▸ **SUPPLIED MATERIAL**

==================================================

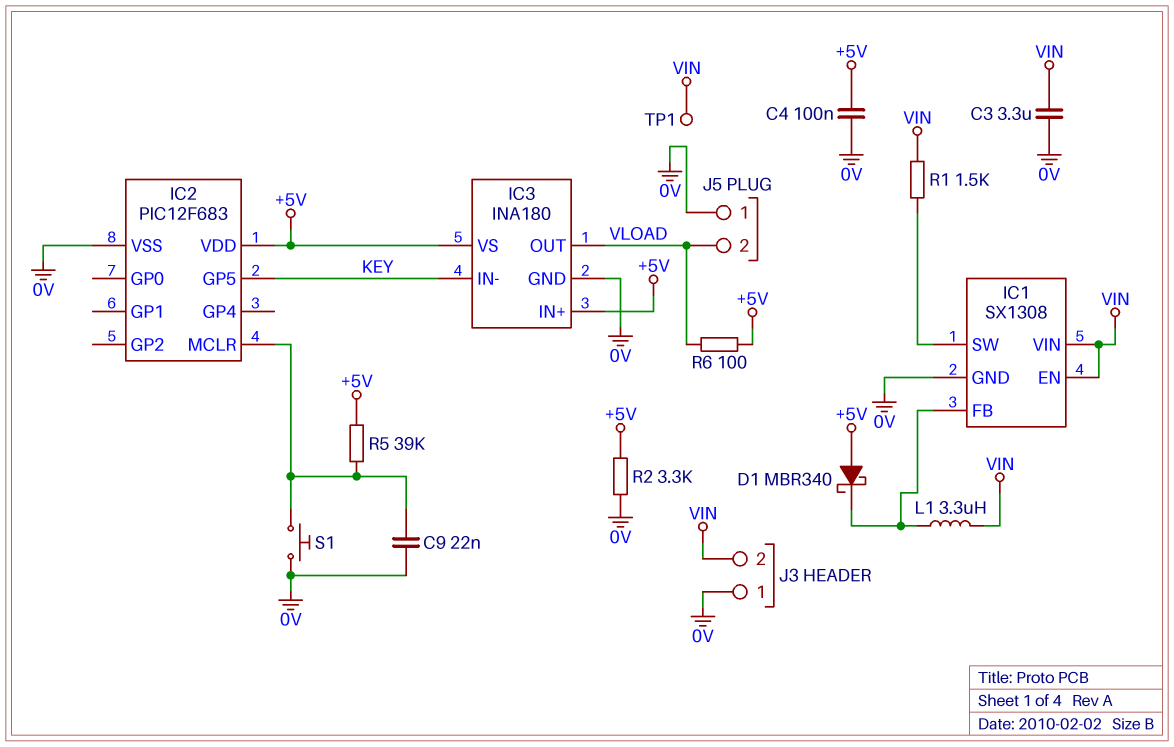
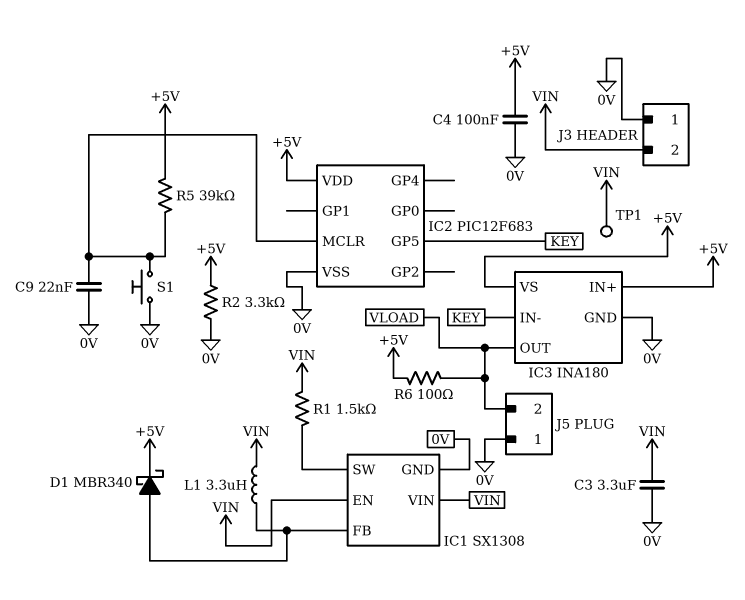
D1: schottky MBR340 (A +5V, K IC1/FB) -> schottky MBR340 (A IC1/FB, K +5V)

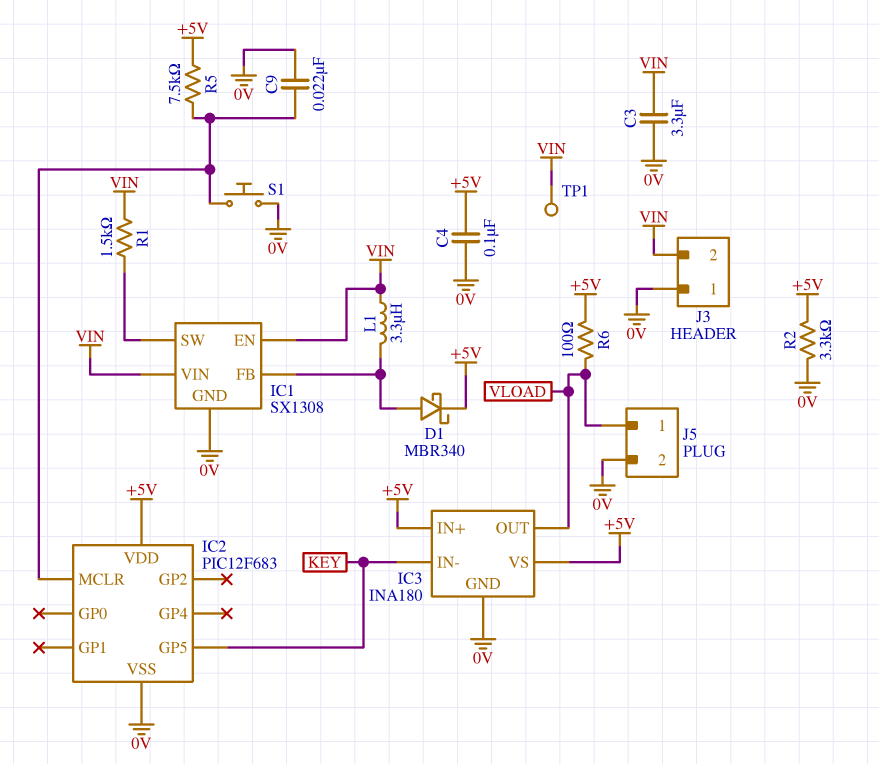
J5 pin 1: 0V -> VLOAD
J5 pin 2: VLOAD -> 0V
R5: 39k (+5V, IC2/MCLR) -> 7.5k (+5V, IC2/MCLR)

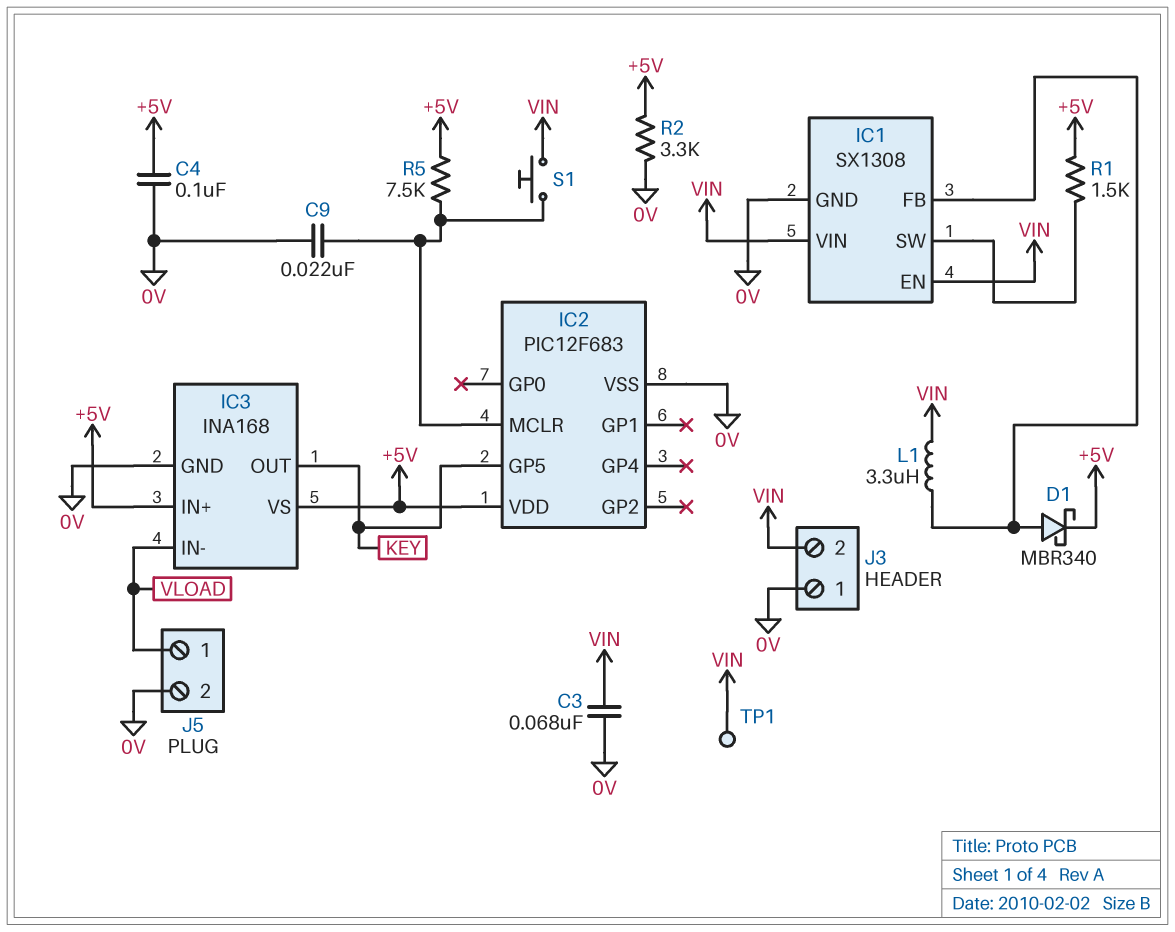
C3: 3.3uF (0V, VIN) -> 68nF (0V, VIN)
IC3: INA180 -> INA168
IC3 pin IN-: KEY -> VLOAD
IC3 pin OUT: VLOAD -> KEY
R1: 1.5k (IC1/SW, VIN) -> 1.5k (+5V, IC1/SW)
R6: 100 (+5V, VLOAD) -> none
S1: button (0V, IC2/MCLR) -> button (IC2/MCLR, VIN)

==================================================

▸ **ASSIGNMENT**
Only one thing is required: an exact printout of the lines from the line containing "R5: 39k (+5V, IC2/MCLR)" through the last line of the records, pictures excluded.

▸ **RESPONSE AREA**
R5: 39k (+5V, IC2/MCLR) -> 7.5k (+5V, IC2/MCLR)

C3: 3.3uF (0V, VIN) -> 68nF (0V, VIN)
IC3: INA180 -> INA168
IC3 pin IN-: KEY -> VLOAD
IC3 pin OUT: VLOAD -> KEY
R1: 1.5k (IC1/SW, VIN) -> 1.5k (+5V, IC1/SW)
R6: 100 (+5V, VLOAD) -> none
S1: button (0V, IC2/MCLR) -> button (IC2/MCLR, VIN)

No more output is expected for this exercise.